-- Opening Marker --

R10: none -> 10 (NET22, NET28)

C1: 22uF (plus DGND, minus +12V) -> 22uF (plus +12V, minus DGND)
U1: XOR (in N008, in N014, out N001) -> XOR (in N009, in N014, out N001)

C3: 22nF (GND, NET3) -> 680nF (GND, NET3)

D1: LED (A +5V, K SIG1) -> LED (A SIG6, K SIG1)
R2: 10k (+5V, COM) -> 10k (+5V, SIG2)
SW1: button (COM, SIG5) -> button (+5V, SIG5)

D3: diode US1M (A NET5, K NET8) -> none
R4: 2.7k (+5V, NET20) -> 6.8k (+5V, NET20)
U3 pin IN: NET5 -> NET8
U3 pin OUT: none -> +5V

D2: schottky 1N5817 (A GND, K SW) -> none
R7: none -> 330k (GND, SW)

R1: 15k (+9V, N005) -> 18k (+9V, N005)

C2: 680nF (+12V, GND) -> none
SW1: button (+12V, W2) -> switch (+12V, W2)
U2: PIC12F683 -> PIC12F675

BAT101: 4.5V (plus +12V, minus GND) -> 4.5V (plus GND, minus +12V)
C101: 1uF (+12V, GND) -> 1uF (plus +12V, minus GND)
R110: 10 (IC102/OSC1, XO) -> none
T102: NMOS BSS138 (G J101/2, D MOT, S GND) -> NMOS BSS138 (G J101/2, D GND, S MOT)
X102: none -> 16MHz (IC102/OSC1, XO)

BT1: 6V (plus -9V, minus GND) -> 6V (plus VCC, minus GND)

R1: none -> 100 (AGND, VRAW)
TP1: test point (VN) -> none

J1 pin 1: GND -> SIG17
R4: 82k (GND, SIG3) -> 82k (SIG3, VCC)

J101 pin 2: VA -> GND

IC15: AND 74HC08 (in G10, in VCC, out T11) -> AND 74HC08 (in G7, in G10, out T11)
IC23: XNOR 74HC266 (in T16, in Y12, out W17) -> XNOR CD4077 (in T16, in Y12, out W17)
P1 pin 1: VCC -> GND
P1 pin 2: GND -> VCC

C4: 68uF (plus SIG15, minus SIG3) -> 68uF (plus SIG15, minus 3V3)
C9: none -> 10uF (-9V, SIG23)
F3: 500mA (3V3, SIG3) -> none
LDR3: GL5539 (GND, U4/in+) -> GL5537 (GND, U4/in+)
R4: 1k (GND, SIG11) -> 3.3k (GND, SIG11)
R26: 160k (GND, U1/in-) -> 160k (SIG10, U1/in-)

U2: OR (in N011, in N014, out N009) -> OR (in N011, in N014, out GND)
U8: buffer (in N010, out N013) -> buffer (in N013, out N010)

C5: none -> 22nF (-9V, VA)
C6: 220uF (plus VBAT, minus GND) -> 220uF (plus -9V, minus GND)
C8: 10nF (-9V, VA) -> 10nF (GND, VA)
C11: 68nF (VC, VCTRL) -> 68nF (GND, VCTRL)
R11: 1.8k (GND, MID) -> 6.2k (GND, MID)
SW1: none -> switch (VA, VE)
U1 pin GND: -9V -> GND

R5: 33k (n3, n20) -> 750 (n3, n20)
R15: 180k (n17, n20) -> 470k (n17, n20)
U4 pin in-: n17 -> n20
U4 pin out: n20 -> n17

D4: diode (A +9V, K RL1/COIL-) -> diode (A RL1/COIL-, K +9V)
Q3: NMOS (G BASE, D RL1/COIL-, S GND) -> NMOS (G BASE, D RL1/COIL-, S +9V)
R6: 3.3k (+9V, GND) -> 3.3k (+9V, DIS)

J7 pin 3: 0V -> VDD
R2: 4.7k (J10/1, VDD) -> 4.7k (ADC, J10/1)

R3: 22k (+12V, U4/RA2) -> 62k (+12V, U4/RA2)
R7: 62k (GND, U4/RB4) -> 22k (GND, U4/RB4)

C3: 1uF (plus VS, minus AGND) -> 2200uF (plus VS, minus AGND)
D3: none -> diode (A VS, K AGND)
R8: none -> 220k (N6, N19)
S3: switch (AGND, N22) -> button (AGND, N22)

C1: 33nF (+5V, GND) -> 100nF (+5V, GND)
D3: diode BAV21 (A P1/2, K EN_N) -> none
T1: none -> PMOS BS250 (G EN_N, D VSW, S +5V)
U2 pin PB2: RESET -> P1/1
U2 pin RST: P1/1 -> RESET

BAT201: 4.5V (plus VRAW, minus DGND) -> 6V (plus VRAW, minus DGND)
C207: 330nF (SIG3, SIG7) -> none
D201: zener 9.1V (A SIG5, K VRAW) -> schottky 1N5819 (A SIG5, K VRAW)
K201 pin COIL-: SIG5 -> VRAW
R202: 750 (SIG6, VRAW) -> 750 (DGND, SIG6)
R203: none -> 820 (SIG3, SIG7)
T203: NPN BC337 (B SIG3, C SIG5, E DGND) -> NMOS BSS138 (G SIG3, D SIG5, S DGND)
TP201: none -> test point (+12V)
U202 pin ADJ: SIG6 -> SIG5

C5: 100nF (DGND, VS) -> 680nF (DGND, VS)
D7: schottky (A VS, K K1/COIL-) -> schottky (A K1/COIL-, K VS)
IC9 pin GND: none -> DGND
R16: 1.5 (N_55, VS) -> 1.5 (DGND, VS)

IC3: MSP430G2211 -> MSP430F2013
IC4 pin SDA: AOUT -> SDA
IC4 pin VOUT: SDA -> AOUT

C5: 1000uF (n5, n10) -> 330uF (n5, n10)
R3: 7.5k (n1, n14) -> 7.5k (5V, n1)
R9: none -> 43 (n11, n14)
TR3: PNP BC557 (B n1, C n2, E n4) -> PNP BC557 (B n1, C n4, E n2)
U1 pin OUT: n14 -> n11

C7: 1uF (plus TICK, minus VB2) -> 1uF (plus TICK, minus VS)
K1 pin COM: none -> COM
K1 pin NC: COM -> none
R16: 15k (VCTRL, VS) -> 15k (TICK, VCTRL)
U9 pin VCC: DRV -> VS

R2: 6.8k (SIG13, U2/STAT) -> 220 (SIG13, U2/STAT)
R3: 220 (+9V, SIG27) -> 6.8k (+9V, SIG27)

-- Closing Marker --

* TASK DETAILS *
Give each line of the records above again, unchanged.

* THE COMPLETED TASK *
R10: none -> 10 (NET22, NET28)

C1: 22uF (plus DGND, minus +12V) -> 22uF (plus +12V, minus DGND)
U1: XOR (in N008, in N014, out N001) -> XOR (in N009, in N014, out N001)

C3: 22nF (GND, NET3) -> 680nF (GND, NET3)

D1: LED (A +5V, K SIG1) -> LED (A SIG6, K SIG1)
R2: 10k (+5V, COM) -> 10k (+5V, SIG2)
SW1: button (COM, SIG5) -> button (+5V, SIG5)

D3: diode US1M (A NET5, K NET8) -> none
R4: 2.7k (+5V, NET20) -> 6.8k (+5V, NET20)
U3 pin IN: NET5 -> NET8
U3 pin OUT: none -> +5V

D2: schottky 1N5817 (A GND, K SW) -> none
R7: none -> 330k (GND, SW)

R1: 15k (+9V, N005) -> 18k (+9V, N005)

C2: 680nF (+12V, GND) -> none
SW1: button (+12V, W2) -> switch (+12V, W2)
U2: PIC12F683 -> PIC12F675

BAT101: 4.5V (plus +12V, minus GND) -> 4.5V (plus GND, minus +12V)
C101: 1uF (+12V, GND) -> 1uF (plus +12V, minus GND)
R110: 10 (IC102/OSC1, XO) -> none
T102: NMOS BSS138 (G J101/2, D MOT, S GND) -> NMOS BSS138 (G J101/2, D GND, S MOT)
X102: none -> 16MHz (IC102/OSC1, XO)

BT1: 6V (plus -9V, minus GND) -> 6V (plus VCC, minus GND)

R1: none -> 100 (AGND, VRAW)
TP1: test point (VN) -> none

J1 pin 1: GND -> SIG17
R4: 82k (GND, SIG3) -> 82k (SIG3, VCC)

J101 pin 2: VA -> GND

IC15: AND 74HC08 (in G10, in VCC, out T11) -> AND 74HC08 (in G7, in G10, out T11)
IC23: XNOR 74HC266 (in T16, in Y12, out W17) -> XNOR CD4077 (in T16, in Y12, out W17)
P1 pin 1: VCC -> GND
P1 pin 2: GND -> VCC

C4: 68uF (plus SIG15, minus SIG3) -> 68uF (plus SIG15, minus 3V3)
C9: none -> 10uF (-9V, SIG23)
F3: 500mA (3V3, SIG3) -> none
LDR3: GL5539 (GND, U4/in+) -> GL5537 (GND, U4/in+)
R4: 1k (GND, SIG11) -> 3.3k (GND, SIG11)
R26: 160k (GND, U1/in-) -> 160k (SIG10, U1/in-)

U2: OR (in N011, in N014, out N009) -> OR (in N011, in N014, out GND)
U8: buffer (in N010, out N013) -> buffer (in N013, out N010)

C5: none -> 22nF (-9V, VA)
C6: 220uF (plus VBAT, minus GND) -> 220uF (plus -9V, minus GND)
C8: 10nF (-9V, VA) -> 10nF (GND, VA)
C11: 68nF (VC, VCTRL) -> 68nF (GND, VCTRL)
R11: 1.8k (GND, MID) -> 6.2k (GND, MID)
SW1: none -> switch (VA, VE)
U1 pin GND: -9V -> GND

R5: 33k (n3, n20) -> 750 (n3, n20)
R15: 180k (n17, n20) -> 470k (n17, n20)
U4 pin in-: n17 -> n20
U4 pin out: n20 -> n17

D4: diode (A +9V, K RL1/COIL-) -> diode (A RL1/COIL-, K +9V)
Q3: NMOS (G BASE, D RL1/COIL-, S GND) -> NMOS (G BASE, D RL1/COIL-, S +9V)
R6: 3.3k (+9V, GND) -> 3.3k (+9V, DIS)

J7 pin 3: 0V -> VDD
R2: 4.7k (J10/1, VDD) -> 4.7k (ADC, J10/1)

R3: 22k (+12V, U4/RA2) -> 62k (+12V, U4/RA2)
R7: 62k (GND, U4/RB4) -> 22k (GND, U4/RB4)

C3: 1uF (plus VS, minus AGND) -> 2200uF (plus VS, minus AGND)
D3: none -> diode (A VS, K AGND)
R8: none -> 220k (N6, N19)
S3: switch (AGND, N22) -> button (AGND, N22)

C1: 33nF (+5V, GND) -> 100nF (+5V, GND)
D3: diode BAV21 (A P1/2, K EN_N) -> none
T1: none -> PMOS BS250 (G EN_N, D VSW, S +5V)
U2 pin PB2: RESET -> P1/1
U2 pin RST: P1/1 -> RESET

BAT201: 4.5V (plus VRAW, minus DGND) -> 6V (plus VRAW, minus DGND)
C207: 330nF (SIG3, SIG7) -> none
D201: zener 9.1V (A SIG5, K VRAW) -> schottky 1N5819 (A SIG5, K VRAW)
K201 pin COIL-: SIG5 -> VRAW
R202: 750 (SIG6, VRAW) -> 750 (DGND, SIG6)
R203: none -> 820 (SIG3, SIG7)
T203: NPN BC337 (B SIG3, C SIG5, E DGND) -> NMOS BSS138 (G SIG3, D SIG5, S DGND)
TP201: none -> test point (+12V)
U202 pin ADJ: SIG6 -> SIG5

C5: 100nF (DGND, VS) -> 680nF (DGND, VS)
D7: schottky (A VS, K K1/COIL-) -> schottky (A K1/COIL-, K VS)
IC9 pin GND: none -> DGND
R16: 1.5 (N_55, VS) -> 1.5 (DGND, VS)

IC3: MSP430G2211 -> MSP430F2013
IC4 pin SDA: AOUT -> SDA
IC4 pin VOUT: SDA -> AOUT

C5: 1000uF (n5, n10) -> 330uF (n5, n10)
R3: 7.5k (n1, n14) -> 7.5k (5V, n1)
R9: none -> 43 (n11, n14)
TR3: PNP BC557 (B n1, C n2, E n4) -> PNP BC557 (B n1, C n4, E n2)
U1 pin OUT: n14 -> n11

C7: 1uF (plus TICK, minus VB2) -> 1uF (plus TICK, minus VS)
K1 pin COM: none -> COM
K1 pin NC: COM -> none
R16: 15k (VCTRL, VS) -> 15k (TICK, VCTRL)
U9 pin VCC: DRV -> VS

R2: 6.8k (SIG13, U2/STAT) -> 220 (SIG13, U2/STAT)
R3: 220 (+9V, SIG27) -> 6.8k (+9V, SIG27)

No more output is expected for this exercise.